--- START ---

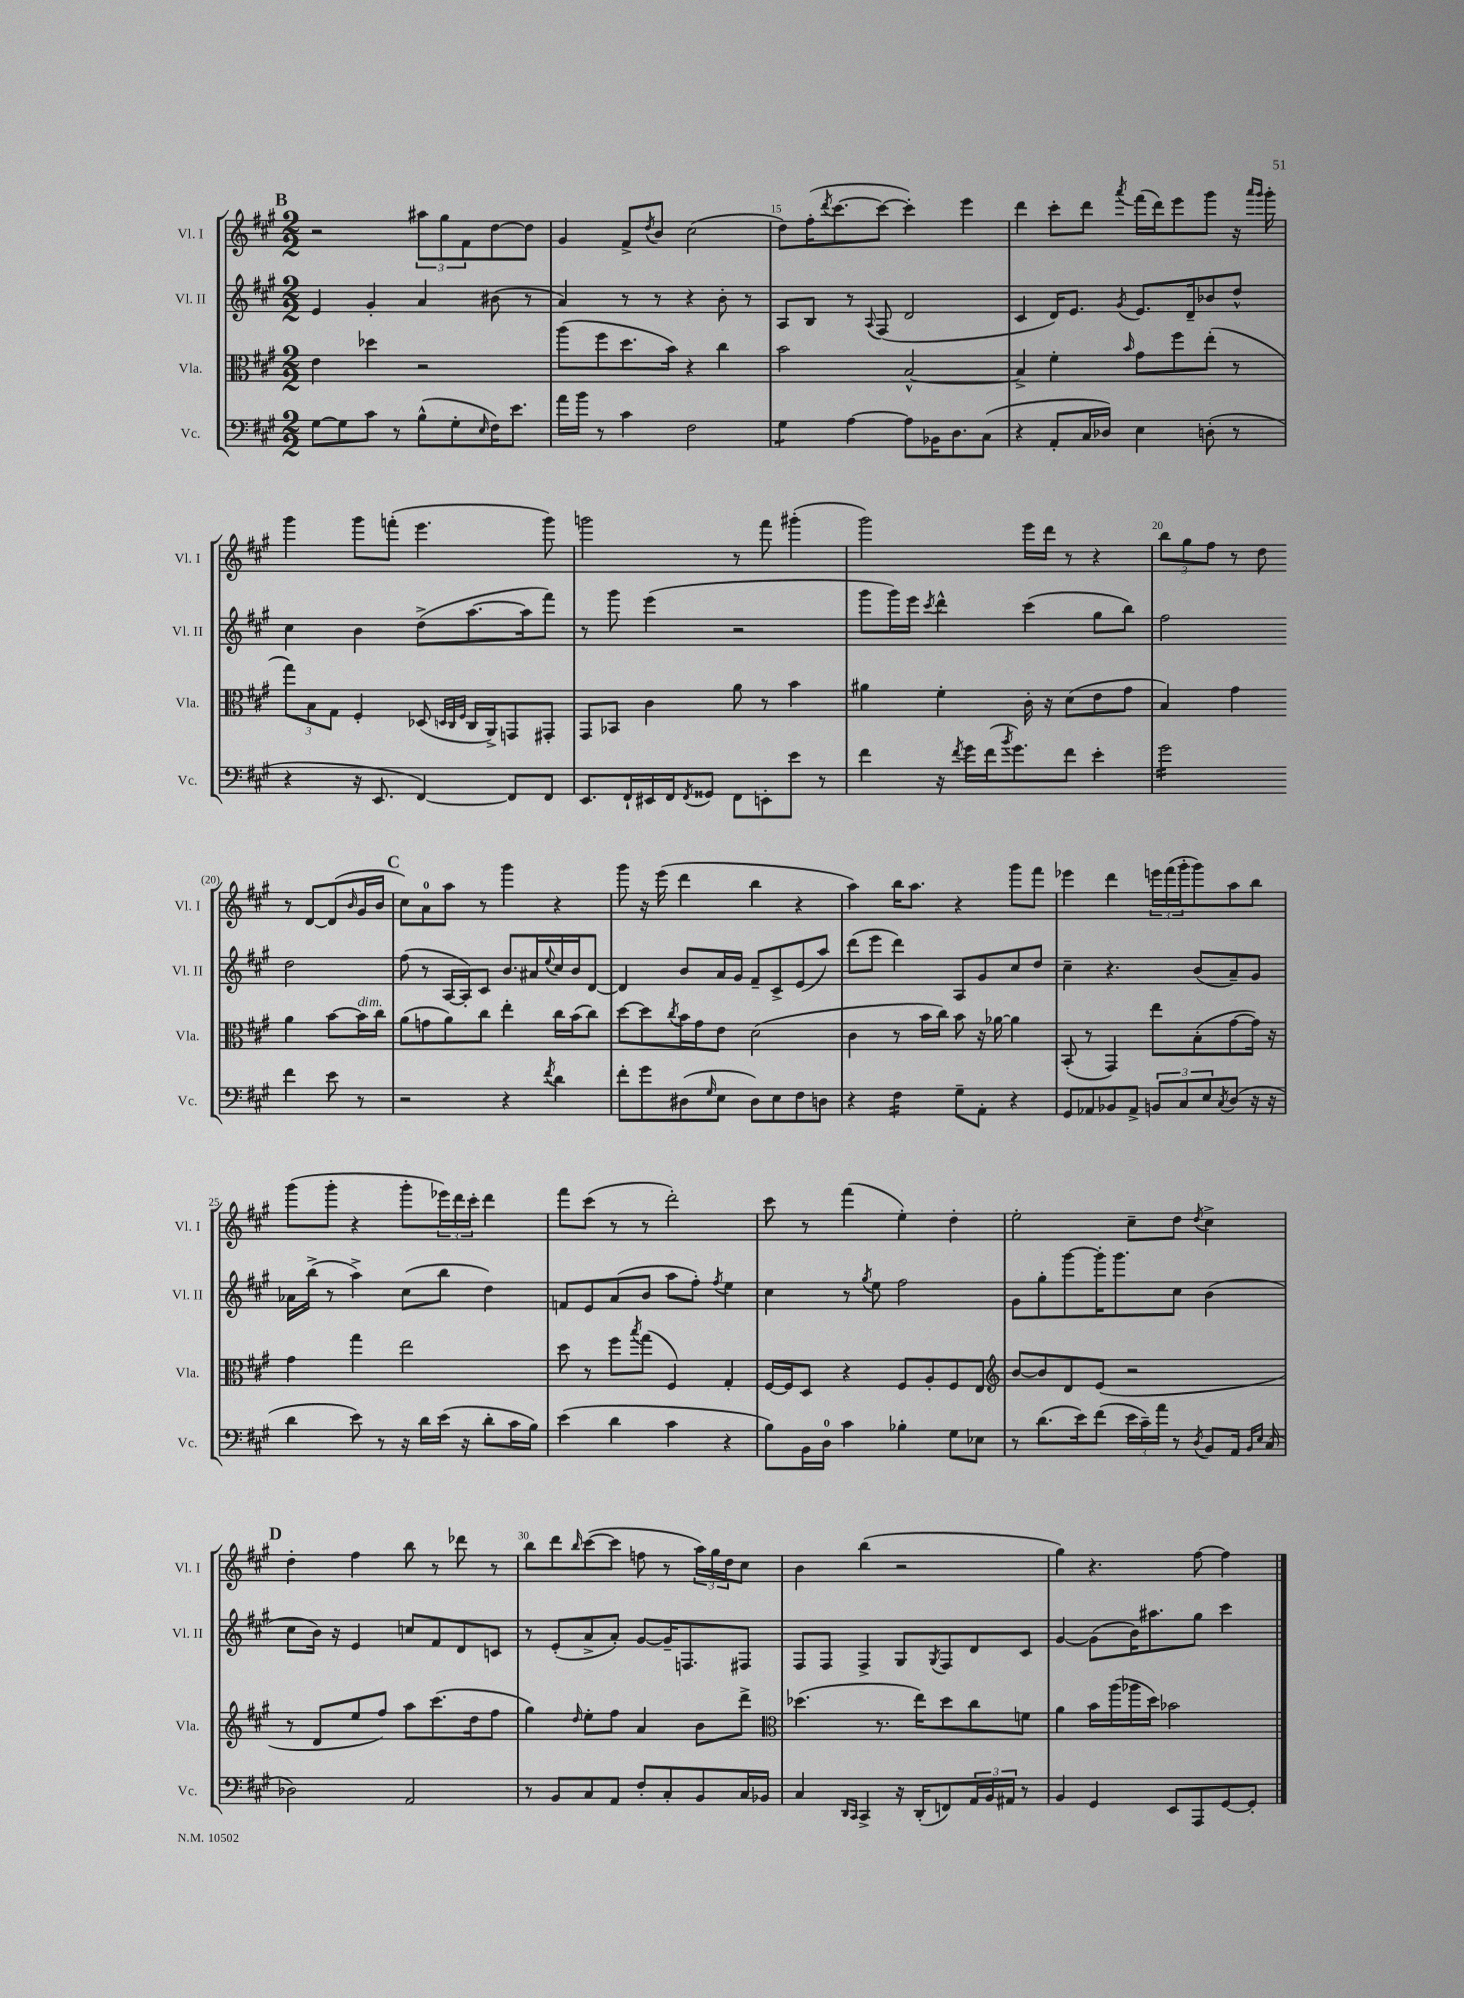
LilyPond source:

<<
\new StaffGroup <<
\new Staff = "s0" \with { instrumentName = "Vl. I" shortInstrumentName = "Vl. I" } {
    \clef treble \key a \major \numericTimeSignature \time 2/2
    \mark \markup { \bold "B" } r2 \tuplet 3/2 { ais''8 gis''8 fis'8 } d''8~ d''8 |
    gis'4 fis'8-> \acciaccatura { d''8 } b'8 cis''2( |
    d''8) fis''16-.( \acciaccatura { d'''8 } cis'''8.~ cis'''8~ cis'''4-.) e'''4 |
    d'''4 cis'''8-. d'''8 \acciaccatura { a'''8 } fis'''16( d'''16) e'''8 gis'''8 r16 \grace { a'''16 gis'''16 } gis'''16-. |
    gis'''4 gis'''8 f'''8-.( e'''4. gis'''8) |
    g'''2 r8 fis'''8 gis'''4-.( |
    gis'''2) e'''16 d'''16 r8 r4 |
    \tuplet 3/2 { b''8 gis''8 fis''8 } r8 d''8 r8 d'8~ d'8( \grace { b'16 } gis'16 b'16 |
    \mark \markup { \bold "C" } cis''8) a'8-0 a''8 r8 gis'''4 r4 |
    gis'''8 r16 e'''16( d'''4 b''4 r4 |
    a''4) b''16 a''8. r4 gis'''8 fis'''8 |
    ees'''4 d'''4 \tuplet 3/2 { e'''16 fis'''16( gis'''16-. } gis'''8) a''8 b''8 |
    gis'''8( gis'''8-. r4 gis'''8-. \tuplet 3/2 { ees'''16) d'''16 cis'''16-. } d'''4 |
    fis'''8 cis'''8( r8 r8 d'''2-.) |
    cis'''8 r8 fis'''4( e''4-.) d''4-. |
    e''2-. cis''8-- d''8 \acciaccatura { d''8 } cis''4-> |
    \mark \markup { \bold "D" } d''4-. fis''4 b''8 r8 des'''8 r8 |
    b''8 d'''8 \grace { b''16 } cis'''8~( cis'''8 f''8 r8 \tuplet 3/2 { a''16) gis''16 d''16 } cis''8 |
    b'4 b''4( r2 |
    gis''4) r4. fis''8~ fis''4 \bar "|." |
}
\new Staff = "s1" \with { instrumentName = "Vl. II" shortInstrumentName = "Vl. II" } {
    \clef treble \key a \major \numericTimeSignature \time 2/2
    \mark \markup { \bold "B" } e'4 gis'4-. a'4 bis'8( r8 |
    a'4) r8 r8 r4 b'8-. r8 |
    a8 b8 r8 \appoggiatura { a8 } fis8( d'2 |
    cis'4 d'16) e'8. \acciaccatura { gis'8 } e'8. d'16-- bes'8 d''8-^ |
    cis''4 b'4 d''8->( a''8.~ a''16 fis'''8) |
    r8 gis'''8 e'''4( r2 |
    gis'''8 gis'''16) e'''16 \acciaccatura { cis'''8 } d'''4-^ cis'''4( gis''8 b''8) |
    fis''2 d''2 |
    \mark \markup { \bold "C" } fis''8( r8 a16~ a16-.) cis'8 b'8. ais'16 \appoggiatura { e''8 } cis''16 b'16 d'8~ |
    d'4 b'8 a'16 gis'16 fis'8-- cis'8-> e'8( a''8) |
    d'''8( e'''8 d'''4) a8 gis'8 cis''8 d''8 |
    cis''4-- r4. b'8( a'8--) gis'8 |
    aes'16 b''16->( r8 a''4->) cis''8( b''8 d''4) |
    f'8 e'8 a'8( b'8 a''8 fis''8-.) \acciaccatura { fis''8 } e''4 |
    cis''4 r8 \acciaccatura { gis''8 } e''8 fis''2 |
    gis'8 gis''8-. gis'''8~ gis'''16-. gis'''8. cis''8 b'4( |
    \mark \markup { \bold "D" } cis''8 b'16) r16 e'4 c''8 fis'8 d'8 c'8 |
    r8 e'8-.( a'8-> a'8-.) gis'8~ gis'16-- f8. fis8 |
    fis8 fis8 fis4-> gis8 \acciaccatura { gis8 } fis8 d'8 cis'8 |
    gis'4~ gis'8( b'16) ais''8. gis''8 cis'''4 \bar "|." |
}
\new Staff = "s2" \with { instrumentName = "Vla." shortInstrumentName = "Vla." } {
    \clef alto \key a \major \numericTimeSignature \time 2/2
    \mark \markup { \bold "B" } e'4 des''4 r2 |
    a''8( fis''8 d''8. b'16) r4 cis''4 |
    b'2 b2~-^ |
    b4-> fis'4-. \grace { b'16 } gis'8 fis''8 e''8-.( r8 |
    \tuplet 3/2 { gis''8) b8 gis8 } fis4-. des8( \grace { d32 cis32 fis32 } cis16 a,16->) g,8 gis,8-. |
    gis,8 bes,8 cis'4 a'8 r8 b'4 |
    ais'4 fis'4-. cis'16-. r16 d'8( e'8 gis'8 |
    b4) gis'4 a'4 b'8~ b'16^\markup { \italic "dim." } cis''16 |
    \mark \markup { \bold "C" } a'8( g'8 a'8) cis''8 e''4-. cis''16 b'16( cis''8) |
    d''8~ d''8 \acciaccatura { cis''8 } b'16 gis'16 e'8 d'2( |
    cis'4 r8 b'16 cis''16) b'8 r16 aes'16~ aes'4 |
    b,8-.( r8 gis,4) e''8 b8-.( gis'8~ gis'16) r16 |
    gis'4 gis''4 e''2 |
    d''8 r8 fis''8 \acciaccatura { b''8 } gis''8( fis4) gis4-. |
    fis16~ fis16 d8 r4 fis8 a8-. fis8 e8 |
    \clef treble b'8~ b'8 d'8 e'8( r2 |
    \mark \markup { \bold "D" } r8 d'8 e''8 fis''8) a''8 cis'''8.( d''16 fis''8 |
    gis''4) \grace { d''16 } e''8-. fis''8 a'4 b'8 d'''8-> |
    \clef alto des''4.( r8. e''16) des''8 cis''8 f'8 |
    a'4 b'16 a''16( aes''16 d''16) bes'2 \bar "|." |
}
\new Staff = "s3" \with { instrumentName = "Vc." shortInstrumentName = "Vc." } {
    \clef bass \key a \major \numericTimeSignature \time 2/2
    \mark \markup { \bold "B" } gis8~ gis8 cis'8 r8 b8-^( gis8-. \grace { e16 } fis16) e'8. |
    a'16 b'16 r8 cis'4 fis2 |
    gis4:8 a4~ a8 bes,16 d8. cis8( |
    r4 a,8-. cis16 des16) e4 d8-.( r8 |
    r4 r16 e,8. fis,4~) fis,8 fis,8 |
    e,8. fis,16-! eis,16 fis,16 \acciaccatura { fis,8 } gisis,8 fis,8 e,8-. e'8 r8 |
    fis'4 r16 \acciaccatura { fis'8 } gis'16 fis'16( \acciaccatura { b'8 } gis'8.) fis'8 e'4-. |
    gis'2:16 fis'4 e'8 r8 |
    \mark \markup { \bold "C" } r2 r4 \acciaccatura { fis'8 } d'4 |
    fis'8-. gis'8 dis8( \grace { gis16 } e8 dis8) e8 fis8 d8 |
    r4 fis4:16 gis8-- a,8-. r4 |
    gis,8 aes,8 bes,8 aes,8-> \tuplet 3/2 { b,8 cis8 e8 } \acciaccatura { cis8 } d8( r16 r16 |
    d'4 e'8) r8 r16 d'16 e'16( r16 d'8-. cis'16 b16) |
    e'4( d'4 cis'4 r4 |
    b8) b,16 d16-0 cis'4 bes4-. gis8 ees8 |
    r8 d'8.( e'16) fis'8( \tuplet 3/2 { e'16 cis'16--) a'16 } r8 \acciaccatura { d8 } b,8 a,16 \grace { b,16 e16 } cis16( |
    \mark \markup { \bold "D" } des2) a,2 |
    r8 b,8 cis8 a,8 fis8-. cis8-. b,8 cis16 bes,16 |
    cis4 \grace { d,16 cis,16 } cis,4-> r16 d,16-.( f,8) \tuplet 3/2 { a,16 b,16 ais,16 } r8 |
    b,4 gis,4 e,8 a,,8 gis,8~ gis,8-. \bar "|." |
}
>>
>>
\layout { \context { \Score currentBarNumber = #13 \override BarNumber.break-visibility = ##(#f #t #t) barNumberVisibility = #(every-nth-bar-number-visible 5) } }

--- END ---

How many lines in the entries above contain the string "numericTimeSignature"? Reply with the number alone.

*Result below*:
4